DATA TO EXAMINE: Begin

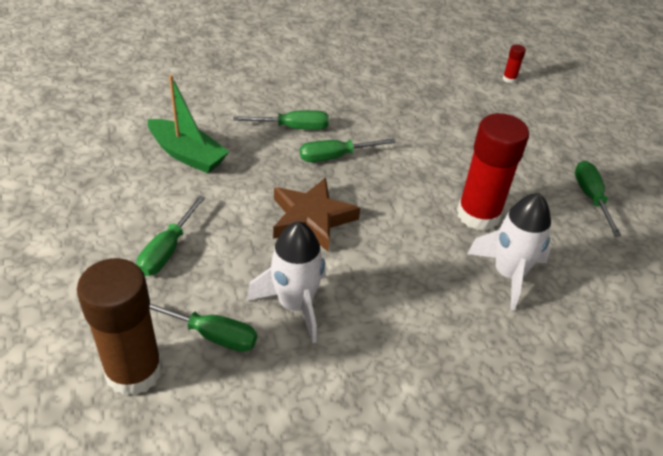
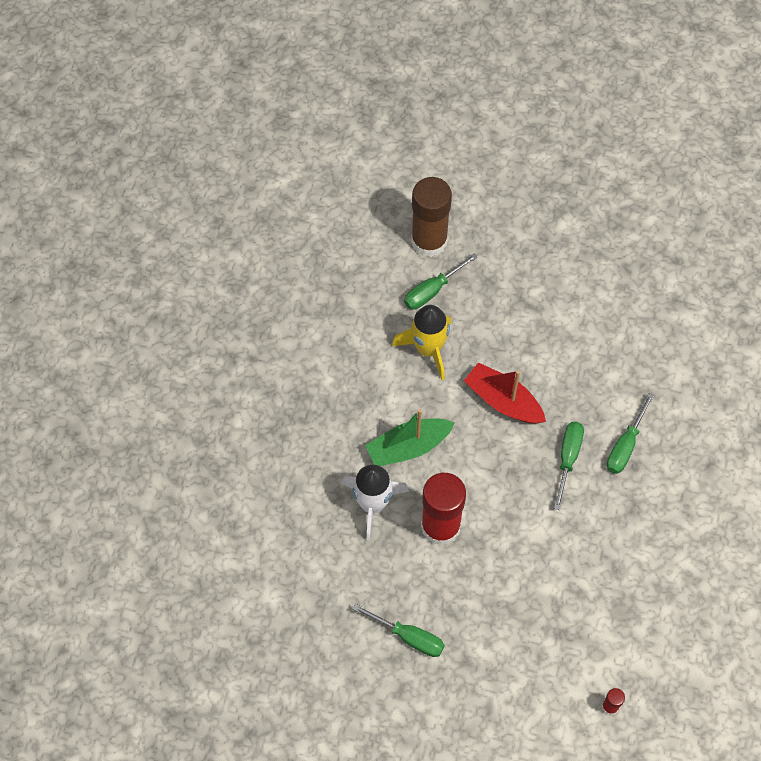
camera: 125 degrees right, 20 degrees up
(167, 250) = (522, 294): green screwdriver -> none
(187, 154) = (627, 347): green boat -> green boat (408, 447)
(295, 305) = (428, 349): white rocket -> yellow rocket
(311, 218) = (503, 401): brown star -> red boat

DATA TO EXAMINE: End

WHAT YOU WILL DO —
Pull out every line in the data above that has the word "boat".

YOUR RESPONSE —
(187, 154) = (627, 347): green boat -> green boat (408, 447)
(311, 218) = (503, 401): brown star -> red boat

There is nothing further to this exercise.